> _Your objective_
The answer should be an exact copy of the lines from the line with "orange cone D4" through the last line of the entries, and no other lines.
Data to examine Start Marker
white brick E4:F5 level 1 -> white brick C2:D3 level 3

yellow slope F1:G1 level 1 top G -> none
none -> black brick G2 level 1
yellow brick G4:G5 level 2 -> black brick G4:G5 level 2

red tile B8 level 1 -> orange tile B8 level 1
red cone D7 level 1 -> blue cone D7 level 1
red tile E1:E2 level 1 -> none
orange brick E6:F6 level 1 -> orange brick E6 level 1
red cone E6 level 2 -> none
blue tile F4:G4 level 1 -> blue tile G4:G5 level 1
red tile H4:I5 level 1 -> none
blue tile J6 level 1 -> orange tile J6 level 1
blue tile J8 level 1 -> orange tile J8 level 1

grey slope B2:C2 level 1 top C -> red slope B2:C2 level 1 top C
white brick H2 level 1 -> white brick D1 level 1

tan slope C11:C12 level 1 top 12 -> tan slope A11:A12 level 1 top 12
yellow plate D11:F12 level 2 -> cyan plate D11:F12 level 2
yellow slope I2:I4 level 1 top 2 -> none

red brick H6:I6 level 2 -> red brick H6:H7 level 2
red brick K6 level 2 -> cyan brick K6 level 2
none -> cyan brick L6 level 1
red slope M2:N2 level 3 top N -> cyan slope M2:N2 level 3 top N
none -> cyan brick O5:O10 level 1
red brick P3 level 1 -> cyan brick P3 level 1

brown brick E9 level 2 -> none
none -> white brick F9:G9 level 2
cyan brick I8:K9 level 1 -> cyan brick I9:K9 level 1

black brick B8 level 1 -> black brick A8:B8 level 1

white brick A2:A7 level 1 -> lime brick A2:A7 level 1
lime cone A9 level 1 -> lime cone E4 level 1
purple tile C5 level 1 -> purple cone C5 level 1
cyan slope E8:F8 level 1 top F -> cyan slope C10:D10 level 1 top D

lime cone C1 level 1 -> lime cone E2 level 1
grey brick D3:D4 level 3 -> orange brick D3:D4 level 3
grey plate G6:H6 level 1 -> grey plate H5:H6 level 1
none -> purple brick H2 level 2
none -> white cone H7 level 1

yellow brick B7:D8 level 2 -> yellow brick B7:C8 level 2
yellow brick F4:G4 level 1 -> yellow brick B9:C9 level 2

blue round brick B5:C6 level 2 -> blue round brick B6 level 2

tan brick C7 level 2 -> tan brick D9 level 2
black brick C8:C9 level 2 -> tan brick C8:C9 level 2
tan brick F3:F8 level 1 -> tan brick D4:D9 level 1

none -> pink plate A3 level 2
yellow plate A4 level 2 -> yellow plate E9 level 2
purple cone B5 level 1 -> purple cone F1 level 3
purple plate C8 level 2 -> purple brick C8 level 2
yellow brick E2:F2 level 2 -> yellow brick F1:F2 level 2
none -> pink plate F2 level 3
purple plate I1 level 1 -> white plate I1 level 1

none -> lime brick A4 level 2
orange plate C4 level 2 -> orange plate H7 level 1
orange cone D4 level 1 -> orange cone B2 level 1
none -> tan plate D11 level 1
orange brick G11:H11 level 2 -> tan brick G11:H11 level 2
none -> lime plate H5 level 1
Data to examine End Marker
> _Solution_
orange cone D4 level 1 -> orange cone B2 level 1
none -> tan plate D11 level 1
orange brick G11:H11 level 2 -> tan brick G11:H11 level 2
none -> lime plate H5 level 1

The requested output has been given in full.